What needs to be done :: Each record that follows is to be transcribed exactly, excluding its images.

(Scene difference descriptions)
* * *

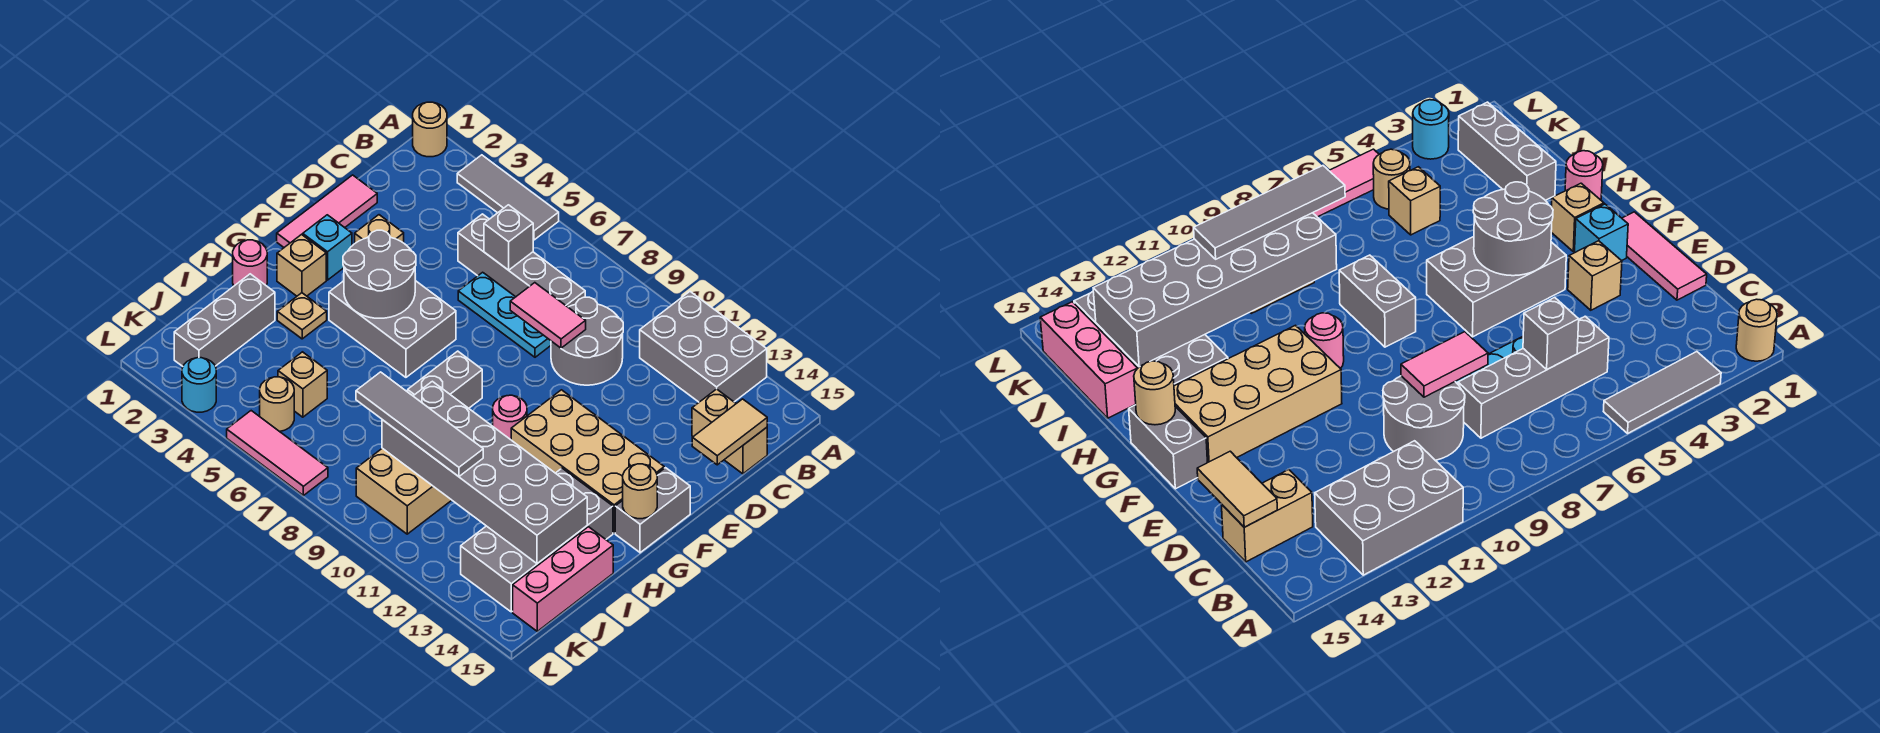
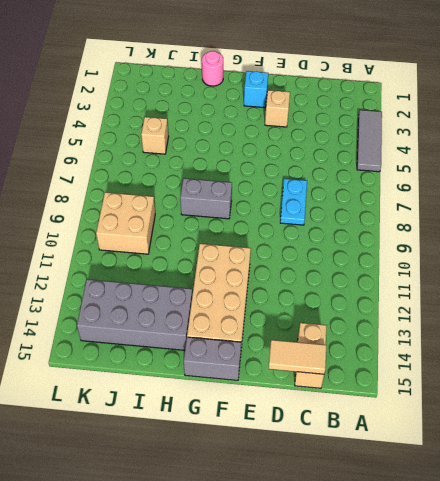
cyan plate D7:D8 level 1 -> cyan plate D6:D8 level 1
none -> tan round brick A1 level 1
none -> grey brick A11:B13 level 1
none -> grey brick C5:C8 level 1
none -> grey round brick C9:D10 level 1

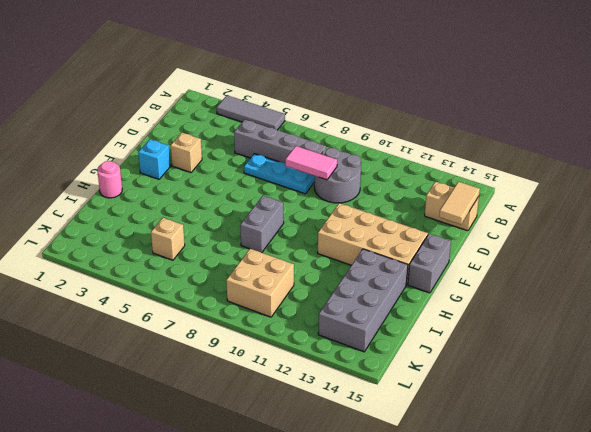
none -> tan round brick A1 level 1
none -> grey brick A11:B13 level 1
none -> pink tile D1:F1 level 1
none -> grey brick F4:G6 level 1

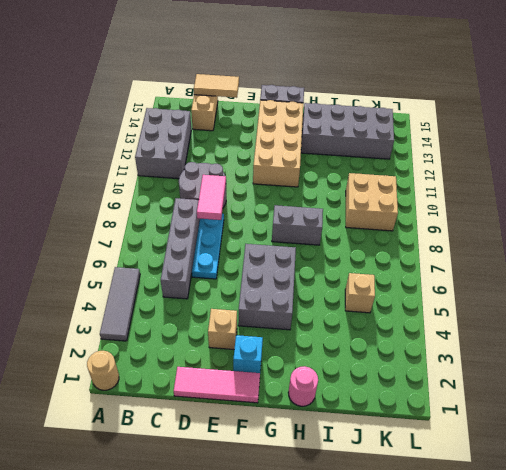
none -> tan brick G2 level 1
none -> pink round brick G10 level 1
none -> tan plate H3 level 1
none -> grey brick I2:K2 level 1

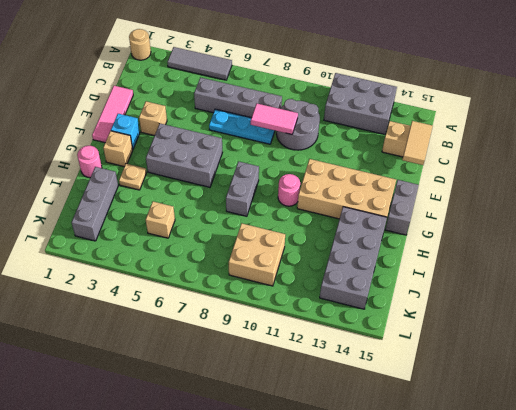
none -> pink brick I15:K15 level 1
none -> tan round brick K5 level 1
none -> cyan round brick L3 level 1
none -> pink tile L5:L7 level 1

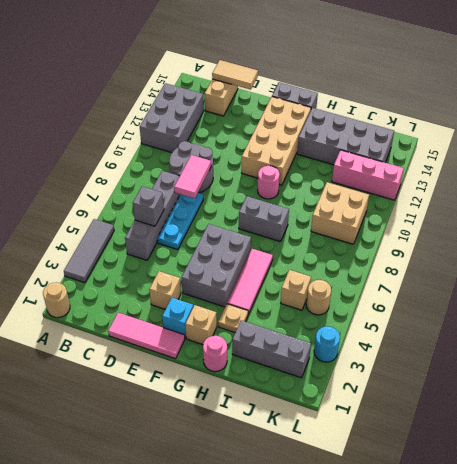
pink tile H4:H6 level 1 -> pink tile L5:L7 level 1
pink brick J12:L12 level 1 -> pink brick I15:K15 level 1
none -> grey round brick F4:G5 level 2
none -> tan round brick G15 level 2
none -> grey brick I9:J14 level 2
none -> grey tile J8:J11 level 3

* * *

Answer section ::
cyan plate D7:D8 level 1 -> cyan plate D6:D8 level 1
none -> tan round brick A1 level 1
none -> grey brick A11:B13 level 1
none -> grey brick C5:C8 level 1
none -> grey round brick C9:D10 level 1

none -> tan round brick A1 level 1
none -> grey brick A11:B13 level 1
none -> pink tile D1:F1 level 1
none -> grey brick F4:G6 level 1

none -> tan brick G2 level 1
none -> pink round brick G10 level 1
none -> tan plate H3 level 1
none -> grey brick I2:K2 level 1

none -> pink brick I15:K15 level 1
none -> tan round brick K5 level 1
none -> cyan round brick L3 level 1
none -> pink tile L5:L7 level 1

pink tile H4:H6 level 1 -> pink tile L5:L7 level 1
pink brick J12:L12 level 1 -> pink brick I15:K15 level 1
none -> grey round brick F4:G5 level 2
none -> tan round brick G15 level 2
none -> grey brick I9:J14 level 2
none -> grey tile J8:J11 level 3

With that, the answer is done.